* [Task] What is the count of lines in the data that hold the string "plane"? State the number alone.

* [Provided information]

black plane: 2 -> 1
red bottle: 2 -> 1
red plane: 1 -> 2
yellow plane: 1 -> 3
---
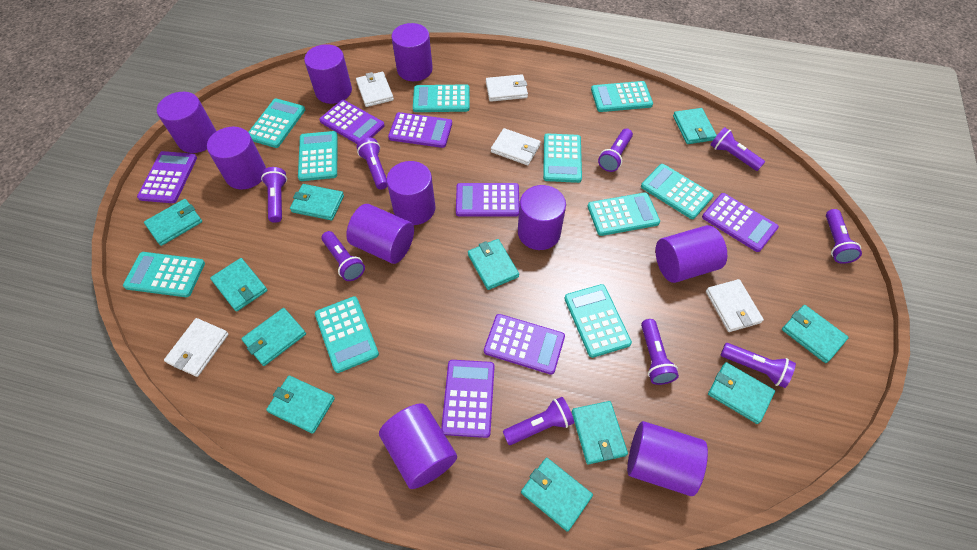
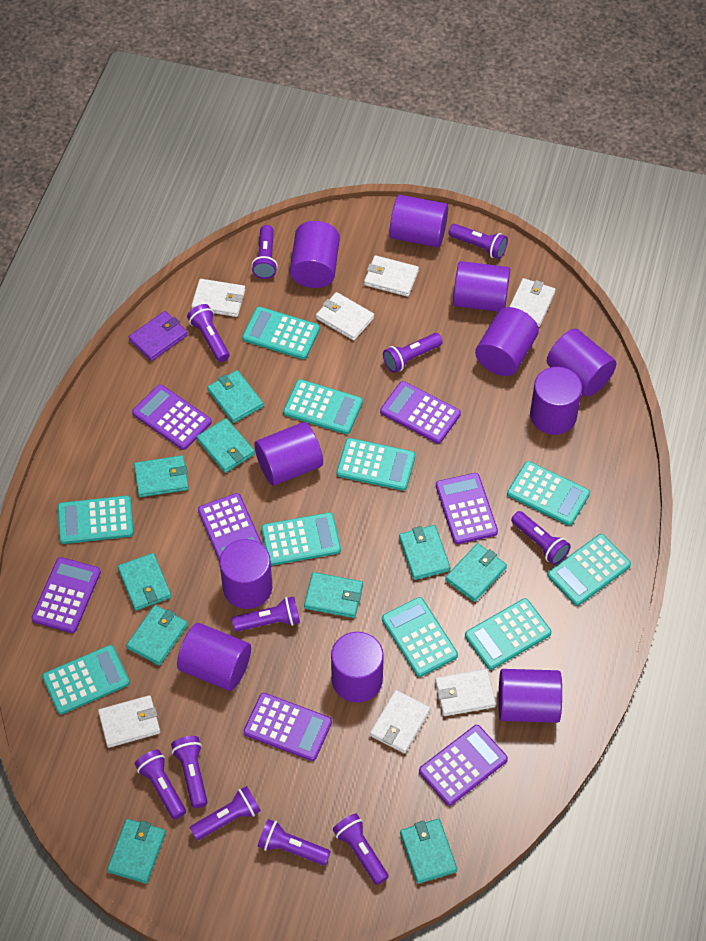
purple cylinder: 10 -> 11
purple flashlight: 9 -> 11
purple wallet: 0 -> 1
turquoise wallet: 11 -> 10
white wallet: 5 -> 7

* [Response to the exercise] 3